# Task brief:
No line before the one holding "(219, 254) = (313, 254): pink" is to be copied; that line and all after it, through the end of the listing, are returned exactly, minus pictures.

(Extracted entries Opens)

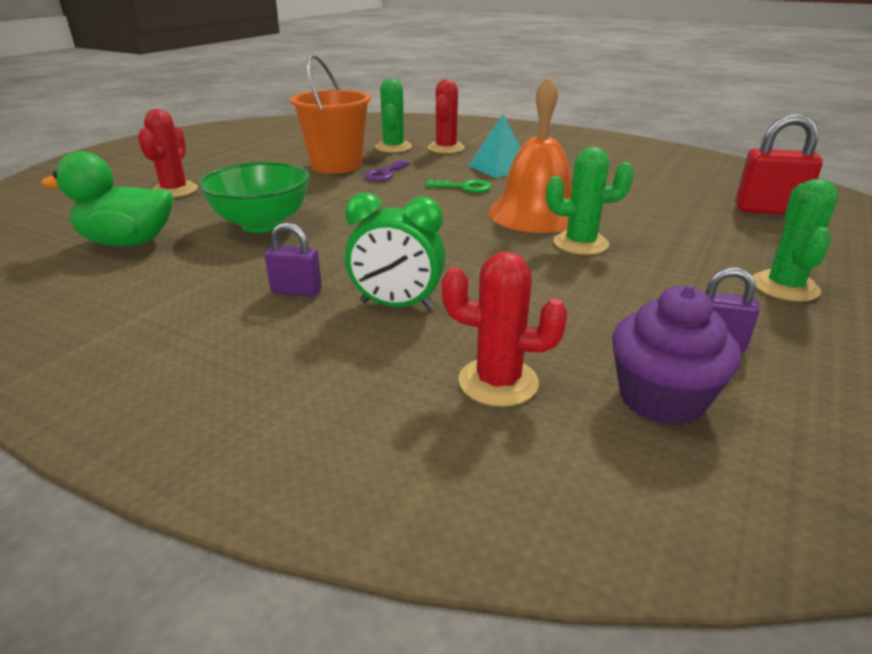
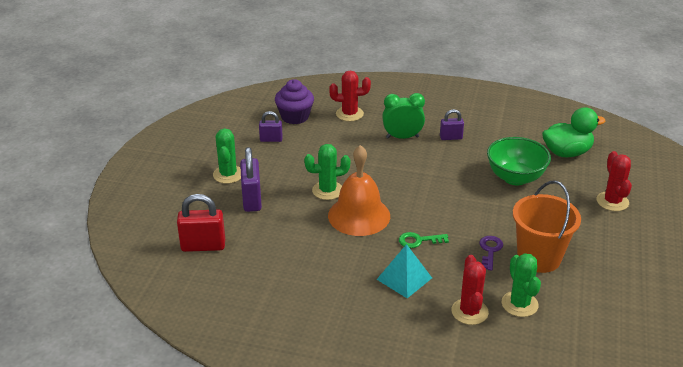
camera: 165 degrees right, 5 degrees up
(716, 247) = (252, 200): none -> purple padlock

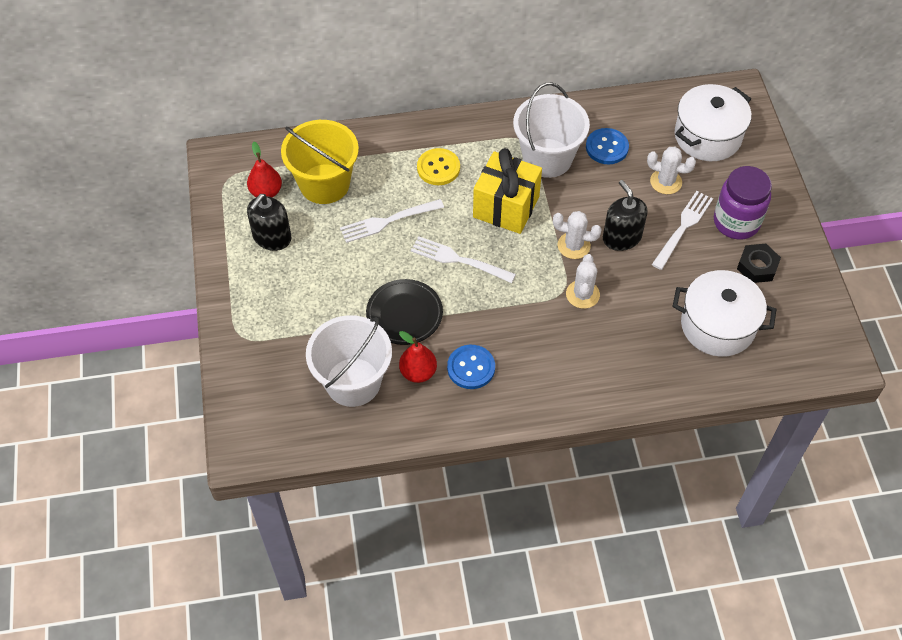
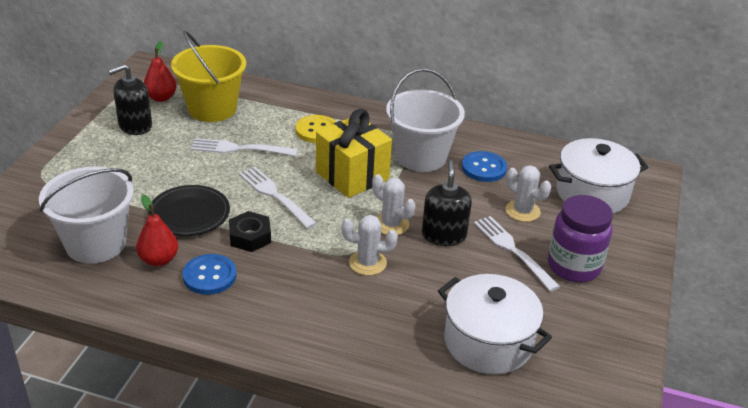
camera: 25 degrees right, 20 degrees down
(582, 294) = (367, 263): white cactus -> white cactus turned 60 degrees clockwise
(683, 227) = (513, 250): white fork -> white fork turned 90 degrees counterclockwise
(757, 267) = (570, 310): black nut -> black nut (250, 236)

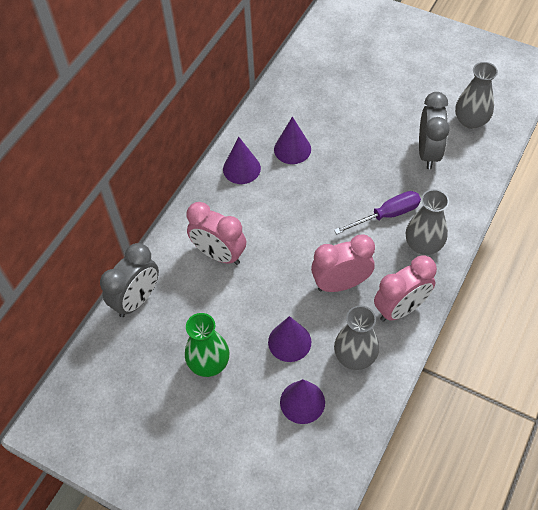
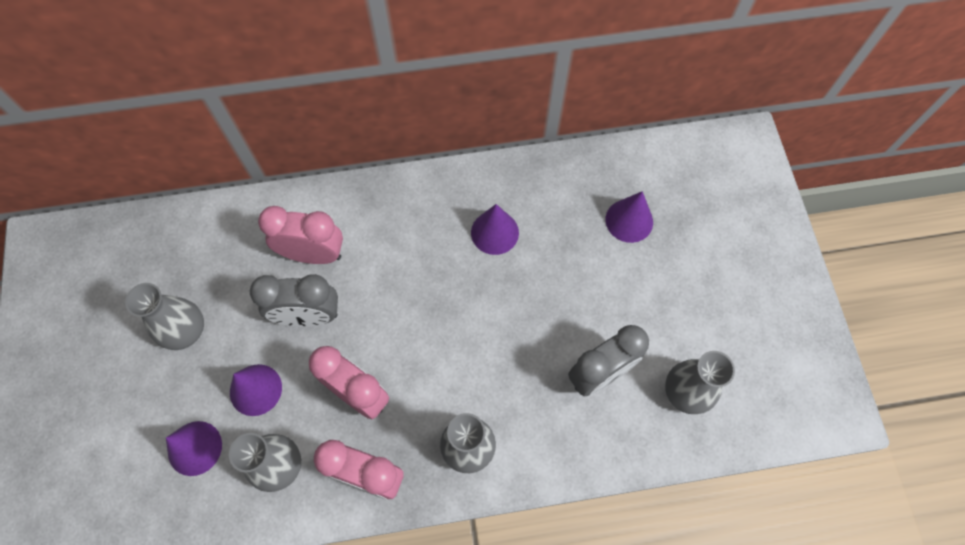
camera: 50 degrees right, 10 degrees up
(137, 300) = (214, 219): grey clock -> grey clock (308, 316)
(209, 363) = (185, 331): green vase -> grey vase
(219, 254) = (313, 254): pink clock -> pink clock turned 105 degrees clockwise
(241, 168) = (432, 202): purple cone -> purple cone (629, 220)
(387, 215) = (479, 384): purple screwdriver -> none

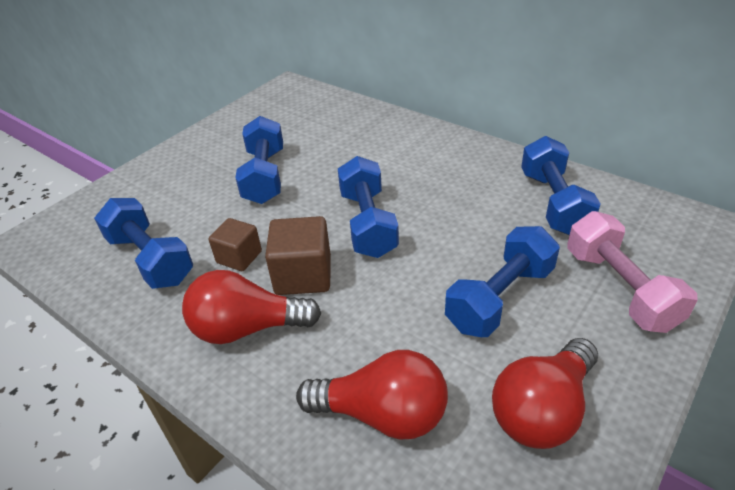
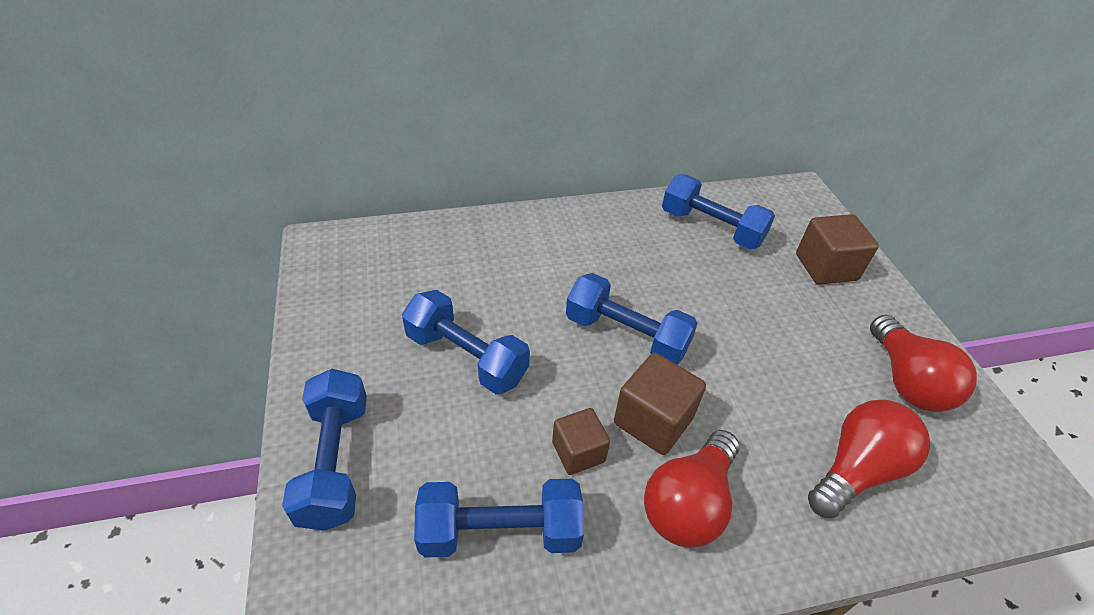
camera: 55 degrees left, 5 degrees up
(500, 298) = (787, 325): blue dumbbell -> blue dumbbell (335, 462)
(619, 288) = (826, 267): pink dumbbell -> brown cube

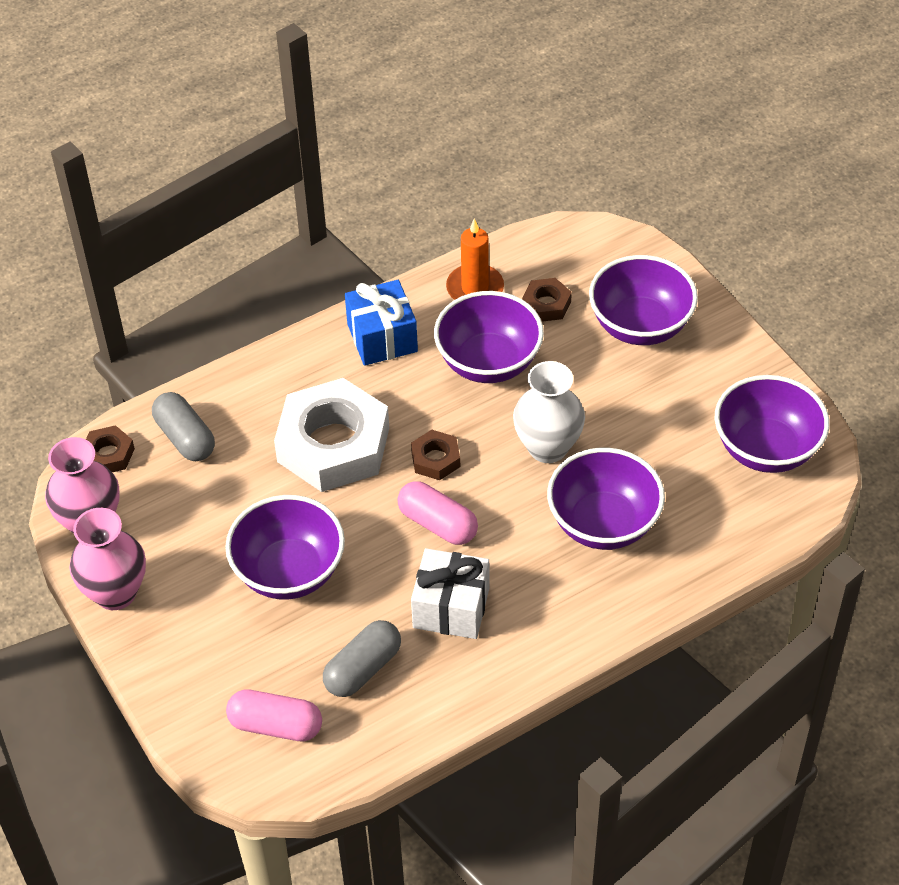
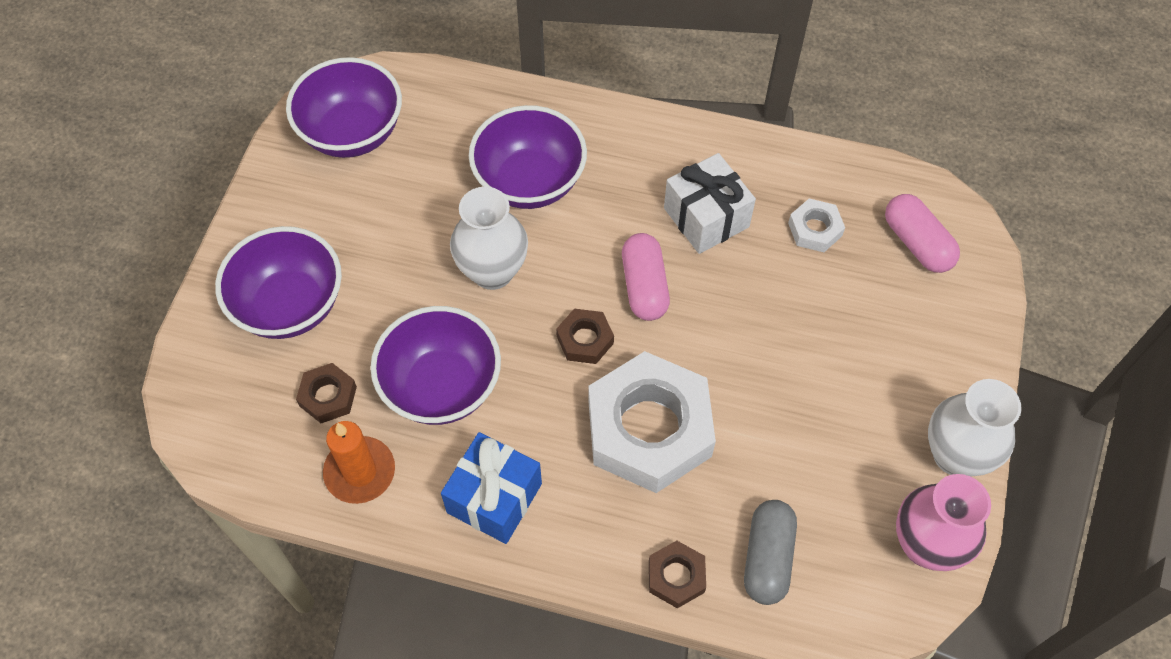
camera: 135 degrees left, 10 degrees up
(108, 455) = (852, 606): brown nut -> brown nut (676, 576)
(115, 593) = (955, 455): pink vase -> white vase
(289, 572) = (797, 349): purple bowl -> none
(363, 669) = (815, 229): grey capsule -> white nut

(Extracted entries Closes)

# Response below:
(219, 254) = (313, 254): pink clock -> pink clock turned 105 degrees clockwise
(241, 168) = (432, 202): purple cone -> purple cone (629, 220)
(387, 215) = (479, 384): purple screwdriver -> none

camera: 55 degrees left, 5 degrees up
(500, 298) = (787, 325): blue dumbbell -> blue dumbbell (335, 462)
(619, 288) = (826, 267): pink dumbbell -> brown cube

camera: 135 degrees left, 10 degrees up
(108, 455) = (852, 606): brown nut -> brown nut (676, 576)
(115, 593) = (955, 455): pink vase -> white vase
(289, 572) = (797, 349): purple bowl -> none
(363, 669) = (815, 229): grey capsule -> white nut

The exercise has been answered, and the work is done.